** Start **

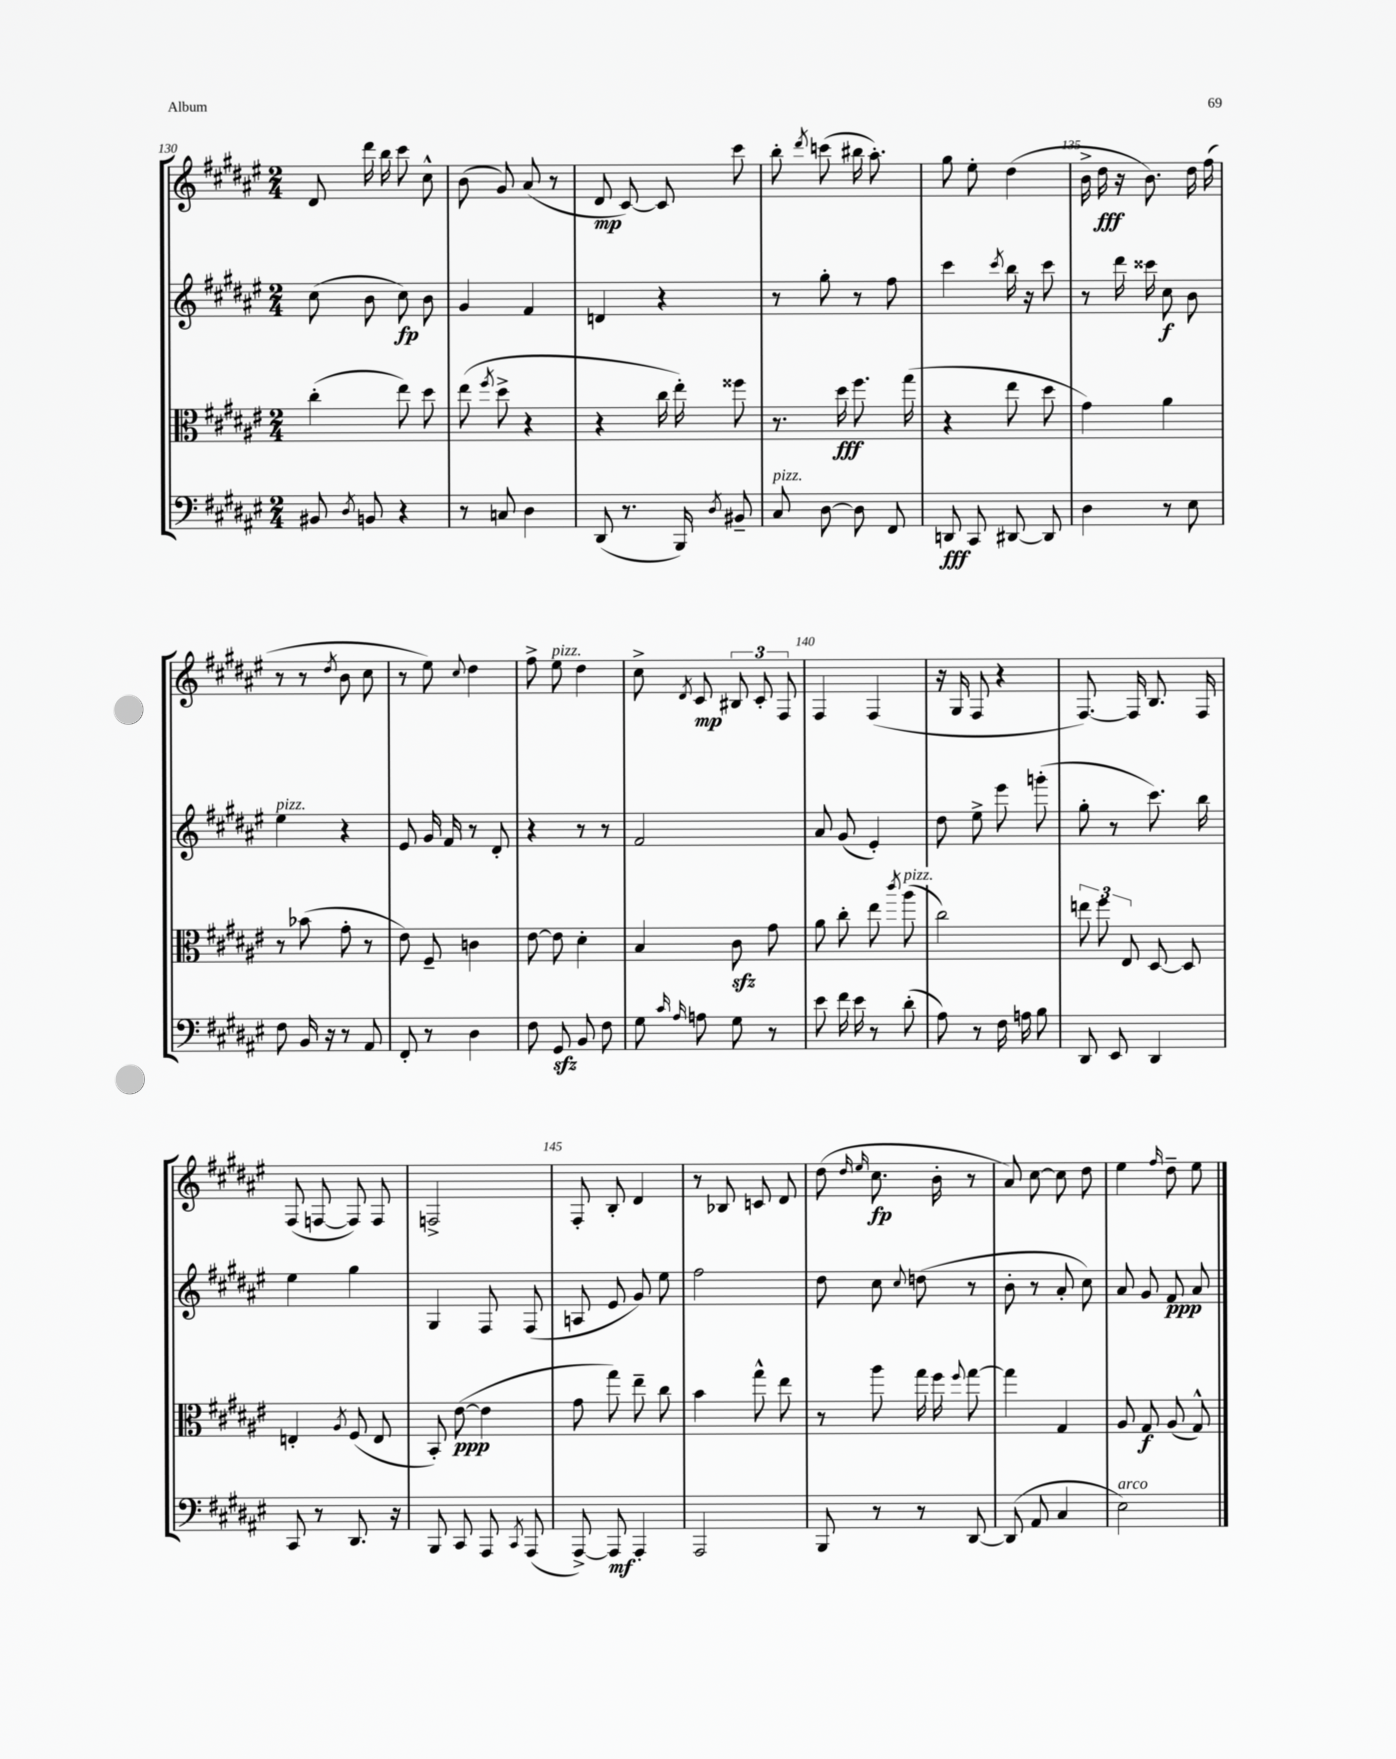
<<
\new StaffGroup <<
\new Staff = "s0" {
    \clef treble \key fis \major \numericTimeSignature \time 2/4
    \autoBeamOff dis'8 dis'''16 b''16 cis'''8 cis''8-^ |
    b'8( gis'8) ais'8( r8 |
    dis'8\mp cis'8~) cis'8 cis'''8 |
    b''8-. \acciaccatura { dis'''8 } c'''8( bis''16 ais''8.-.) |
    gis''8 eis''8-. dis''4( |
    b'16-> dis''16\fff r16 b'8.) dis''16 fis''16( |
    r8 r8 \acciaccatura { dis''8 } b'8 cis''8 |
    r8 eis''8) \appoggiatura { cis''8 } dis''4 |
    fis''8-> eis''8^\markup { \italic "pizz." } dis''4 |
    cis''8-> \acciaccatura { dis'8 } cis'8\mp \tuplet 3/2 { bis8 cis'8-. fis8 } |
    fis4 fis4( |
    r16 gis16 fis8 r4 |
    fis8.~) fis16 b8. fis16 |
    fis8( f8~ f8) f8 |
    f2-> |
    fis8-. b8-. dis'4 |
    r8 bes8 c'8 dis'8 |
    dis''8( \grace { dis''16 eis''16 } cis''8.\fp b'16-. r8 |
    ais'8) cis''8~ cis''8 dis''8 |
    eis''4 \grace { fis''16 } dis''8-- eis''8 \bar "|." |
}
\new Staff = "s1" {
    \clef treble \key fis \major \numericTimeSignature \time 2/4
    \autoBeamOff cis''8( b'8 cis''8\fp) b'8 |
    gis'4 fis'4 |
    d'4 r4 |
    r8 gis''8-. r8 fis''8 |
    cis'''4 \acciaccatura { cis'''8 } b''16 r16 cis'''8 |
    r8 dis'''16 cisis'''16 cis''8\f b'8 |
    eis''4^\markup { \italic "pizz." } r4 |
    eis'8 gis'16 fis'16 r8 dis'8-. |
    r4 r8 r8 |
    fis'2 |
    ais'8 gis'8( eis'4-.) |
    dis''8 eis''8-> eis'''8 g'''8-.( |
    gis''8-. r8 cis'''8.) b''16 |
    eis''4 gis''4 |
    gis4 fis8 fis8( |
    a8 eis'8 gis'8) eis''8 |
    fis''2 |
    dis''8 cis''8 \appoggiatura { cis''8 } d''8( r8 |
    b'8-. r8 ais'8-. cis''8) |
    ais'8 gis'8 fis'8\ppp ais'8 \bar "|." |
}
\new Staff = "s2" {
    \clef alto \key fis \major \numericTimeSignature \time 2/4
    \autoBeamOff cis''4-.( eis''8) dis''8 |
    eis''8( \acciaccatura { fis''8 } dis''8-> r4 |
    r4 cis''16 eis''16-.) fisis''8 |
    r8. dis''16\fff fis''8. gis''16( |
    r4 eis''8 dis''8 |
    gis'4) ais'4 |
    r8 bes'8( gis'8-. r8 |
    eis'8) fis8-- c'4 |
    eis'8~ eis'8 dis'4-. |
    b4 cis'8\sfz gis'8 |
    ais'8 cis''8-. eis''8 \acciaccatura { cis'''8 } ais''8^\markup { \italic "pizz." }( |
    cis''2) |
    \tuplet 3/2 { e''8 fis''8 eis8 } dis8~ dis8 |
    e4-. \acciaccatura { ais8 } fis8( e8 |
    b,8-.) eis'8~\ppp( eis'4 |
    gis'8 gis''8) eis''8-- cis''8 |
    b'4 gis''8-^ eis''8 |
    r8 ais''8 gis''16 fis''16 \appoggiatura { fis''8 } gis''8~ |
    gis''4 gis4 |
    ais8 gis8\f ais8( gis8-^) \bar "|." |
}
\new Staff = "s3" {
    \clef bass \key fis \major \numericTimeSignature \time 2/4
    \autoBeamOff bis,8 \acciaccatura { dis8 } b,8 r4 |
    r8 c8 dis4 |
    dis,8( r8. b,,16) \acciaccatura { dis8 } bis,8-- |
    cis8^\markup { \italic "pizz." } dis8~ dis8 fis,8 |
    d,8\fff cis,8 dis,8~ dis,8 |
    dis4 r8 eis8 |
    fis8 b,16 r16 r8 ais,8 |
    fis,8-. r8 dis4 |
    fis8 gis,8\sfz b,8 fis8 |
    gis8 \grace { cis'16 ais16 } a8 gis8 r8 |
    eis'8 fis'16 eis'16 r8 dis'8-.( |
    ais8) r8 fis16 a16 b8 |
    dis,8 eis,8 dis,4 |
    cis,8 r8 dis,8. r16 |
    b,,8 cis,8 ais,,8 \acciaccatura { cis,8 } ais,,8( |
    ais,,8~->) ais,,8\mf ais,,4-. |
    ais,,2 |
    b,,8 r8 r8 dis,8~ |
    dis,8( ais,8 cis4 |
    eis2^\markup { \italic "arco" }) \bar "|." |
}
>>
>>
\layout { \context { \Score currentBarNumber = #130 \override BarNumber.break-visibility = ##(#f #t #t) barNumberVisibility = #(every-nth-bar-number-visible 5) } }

** End **

Given task
Edit the listing above by replacing "pizz." with "col legno" and changing nothing else. Give the revised lines without the pictures.

The reply
<<
\new StaffGroup <<
\new Staff = "s0" {
    \clef treble \key fis \major \numericTimeSignature \time 2/4
    \autoBeamOff dis'8 dis'''16 b''16 cis'''8 cis''8-^ |
    b'8( gis'8) ais'8( r8 |
    dis'8\mp cis'8~) cis'8 cis'''8 |
    b''8-. \acciaccatura { dis'''8 } c'''8( bis''16 ais''8.-.) |
    gis''8 eis''8-. dis''4( |
    b'16-> dis''16\fff r16 b'8.) dis''16 fis''16( |
    r8 r8 \acciaccatura { dis''8 } b'8 cis''8 |
    r8 eis''8) \appoggiatura { cis''8 } dis''4 |
    fis''8-> eis''8^\markup { \italic "col legno" } dis''4 |
    cis''8-> \acciaccatura { dis'8 } cis'8\mp \tuplet 3/2 { bis8 cis'8-. fis8 } |
    fis4 fis4( |
    r16 gis16 fis8 r4 |
    fis8.~) fis16 b8. fis16 |
    fis8( f8~ f8) f8 |
    f2-> |
    fis8-. b8-. dis'4 |
    r8 bes8 c'8 dis'8 |
    dis''8( \grace { dis''16 eis''16 } cis''8.\fp b'16-. r8 |
    ais'8) cis''8~ cis''8 dis''8 |
    eis''4 \grace { fis''16 } dis''8-- eis''8 \bar "|." |
}
\new Staff = "s1" {
    \clef treble \key fis \major \numericTimeSignature \time 2/4
    \autoBeamOff cis''8( b'8 cis''8\fp) b'8 |
    gis'4 fis'4 |
    d'4 r4 |
    r8 gis''8-. r8 fis''8 |
    cis'''4 \acciaccatura { cis'''8 } b''16 r16 cis'''8 |
    r8 dis'''16 cisis'''16 cis''8\f b'8 |
    eis''4^\markup { \italic "col legno" } r4 |
    eis'8 gis'16 fis'16 r8 dis'8-. |
    r4 r8 r8 |
    fis'2 |
    ais'8 gis'8( eis'4-.) |
    dis''8 eis''8-> eis'''8 g'''8-.( |
    gis''8-. r8 cis'''8.) b''16 |
    eis''4 gis''4 |
    gis4 fis8 fis8( |
    a8 eis'8 gis'8) eis''8 |
    fis''2 |
    dis''8 cis''8 \appoggiatura { cis''8 } d''8( r8 |
    b'8-. r8 ais'8-. cis''8) |
    ais'8 gis'8 fis'8\ppp ais'8 \bar "|." |
}
\new Staff = "s2" {
    \clef alto \key fis \major \numericTimeSignature \time 2/4
    \autoBeamOff cis''4-.( eis''8) dis''8 |
    eis''8( \acciaccatura { fis''8 } dis''8-> r4 |
    r4 cis''16 eis''16-.) fisis''8 |
    r8. dis''16\fff fis''8. gis''16( |
    r4 eis''8 dis''8 |
    gis'4) ais'4 |
    r8 bes'8( gis'8-. r8 |
    eis'8) fis8-- c'4 |
    eis'8~ eis'8 dis'4-. |
    b4 cis'8\sfz gis'8 |
    ais'8 cis''8-. eis''8 \acciaccatura { cis'''8 } ais''8^\markup { \italic "col legno" }( |
    cis''2) |
    \tuplet 3/2 { e''8 fis''8 eis8 } dis8~ dis8 |
    e4-. \acciaccatura { ais8 } fis8( e8 |
    b,8-.) eis'8~\ppp( eis'4 |
    gis'8 gis''8) eis''8-- cis''8 |
    b'4 gis''8-^ eis''8 |
    r8 ais''8 gis''16 fis''16 \appoggiatura { fis''8 } gis''8~ |
    gis''4 gis4 |
    ais8 gis8\f ais8( gis8-^) \bar "|." |
}
\new Staff = "s3" {
    \clef bass \key fis \major \numericTimeSignature \time 2/4
    \autoBeamOff bis,8 \acciaccatura { dis8 } b,8 r4 |
    r8 c8 dis4 |
    dis,8( r8. b,,16) \acciaccatura { dis8 } bis,8-- |
    cis8^\markup { \italic "col legno" } dis8~ dis8 fis,8 |
    d,8\fff cis,8 dis,8~ dis,8 |
    dis4 r8 eis8 |
    fis8 b,16 r16 r8 ais,8 |
    fis,8-. r8 dis4 |
    fis8 gis,8\sfz b,8 fis8 |
    gis8 \grace { cis'16 ais16 } a8 gis8 r8 |
    eis'8 fis'16 eis'16 r8 dis'8-.( |
    ais8) r8 fis16 a16 b8 |
    dis,8 eis,8 dis,4 |
    cis,8 r8 dis,8. r16 |
    b,,8 cis,8 ais,,8 \acciaccatura { cis,8 } ais,,8( |
    ais,,8~->) ais,,8\mf ais,,4-. |
    ais,,2 |
    b,,8 r8 r8 dis,8~ |
    dis,8( ais,8 cis4 |
    eis2^\markup { \italic "arco" }) \bar "|." |
}
>>
>>
\layout { \context { \Score currentBarNumber = #130 \override BarNumber.break-visibility = ##(#f #t #t) barNumberVisibility = #(every-nth-bar-number-visible 5) } }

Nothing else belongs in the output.